### INFORMATION SUPPLIED
- - -
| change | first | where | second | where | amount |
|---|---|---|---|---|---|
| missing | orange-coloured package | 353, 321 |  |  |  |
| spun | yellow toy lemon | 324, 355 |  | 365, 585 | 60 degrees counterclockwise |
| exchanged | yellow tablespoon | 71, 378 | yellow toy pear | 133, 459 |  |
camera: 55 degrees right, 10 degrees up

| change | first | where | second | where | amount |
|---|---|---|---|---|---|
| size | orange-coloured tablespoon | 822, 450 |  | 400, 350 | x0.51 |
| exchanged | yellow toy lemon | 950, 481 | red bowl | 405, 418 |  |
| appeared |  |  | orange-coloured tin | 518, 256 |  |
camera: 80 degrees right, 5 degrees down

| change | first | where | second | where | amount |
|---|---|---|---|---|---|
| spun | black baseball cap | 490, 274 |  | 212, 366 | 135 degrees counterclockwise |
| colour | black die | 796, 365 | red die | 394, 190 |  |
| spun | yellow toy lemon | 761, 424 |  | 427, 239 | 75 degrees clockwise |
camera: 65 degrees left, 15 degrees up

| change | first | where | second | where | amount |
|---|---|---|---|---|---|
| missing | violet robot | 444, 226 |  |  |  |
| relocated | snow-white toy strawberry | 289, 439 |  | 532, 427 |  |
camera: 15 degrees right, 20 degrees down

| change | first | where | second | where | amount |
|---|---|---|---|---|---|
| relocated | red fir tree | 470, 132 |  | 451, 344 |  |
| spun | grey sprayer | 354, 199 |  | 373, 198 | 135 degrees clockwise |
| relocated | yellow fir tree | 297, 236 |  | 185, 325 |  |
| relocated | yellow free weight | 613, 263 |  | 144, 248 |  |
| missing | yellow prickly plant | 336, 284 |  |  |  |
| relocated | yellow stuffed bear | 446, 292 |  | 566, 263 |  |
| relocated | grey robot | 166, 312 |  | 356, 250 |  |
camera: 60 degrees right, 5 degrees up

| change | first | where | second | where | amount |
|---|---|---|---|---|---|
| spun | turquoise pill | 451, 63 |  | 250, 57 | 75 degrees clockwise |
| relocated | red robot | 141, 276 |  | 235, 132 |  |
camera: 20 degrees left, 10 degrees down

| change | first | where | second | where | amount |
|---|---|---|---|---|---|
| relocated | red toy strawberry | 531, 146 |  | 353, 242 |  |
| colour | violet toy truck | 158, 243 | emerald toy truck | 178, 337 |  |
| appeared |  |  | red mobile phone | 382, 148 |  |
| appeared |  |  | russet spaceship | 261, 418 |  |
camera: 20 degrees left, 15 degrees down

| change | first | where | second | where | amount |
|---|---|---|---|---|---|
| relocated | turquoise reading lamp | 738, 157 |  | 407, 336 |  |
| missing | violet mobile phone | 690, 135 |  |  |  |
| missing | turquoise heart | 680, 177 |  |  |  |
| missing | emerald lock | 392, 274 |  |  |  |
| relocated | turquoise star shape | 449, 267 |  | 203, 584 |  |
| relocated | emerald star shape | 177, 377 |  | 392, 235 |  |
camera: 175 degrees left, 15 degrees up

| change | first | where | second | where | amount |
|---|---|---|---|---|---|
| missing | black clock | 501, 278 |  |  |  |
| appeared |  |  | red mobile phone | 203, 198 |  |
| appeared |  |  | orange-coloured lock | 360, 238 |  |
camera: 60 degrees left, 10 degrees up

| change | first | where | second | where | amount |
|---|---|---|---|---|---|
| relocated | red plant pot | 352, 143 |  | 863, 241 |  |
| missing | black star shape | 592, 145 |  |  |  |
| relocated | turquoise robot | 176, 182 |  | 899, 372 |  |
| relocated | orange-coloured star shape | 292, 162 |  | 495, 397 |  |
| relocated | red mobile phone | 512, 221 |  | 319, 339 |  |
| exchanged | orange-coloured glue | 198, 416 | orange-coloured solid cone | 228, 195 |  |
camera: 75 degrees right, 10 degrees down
- - -
### TO DO
Which lines above carry the string "exchanged"? Copy those lines.

### SOLUTION TO THIS PROBLEM
| exchanged | yellow tablespoon | 71, 378 | yellow toy pear | 133, 459 |  |
| exchanged | yellow toy lemon | 950, 481 | red bowl | 405, 418 |  |
| exchanged | orange-coloured glue | 198, 416 | orange-coloured solid cone | 228, 195 |  |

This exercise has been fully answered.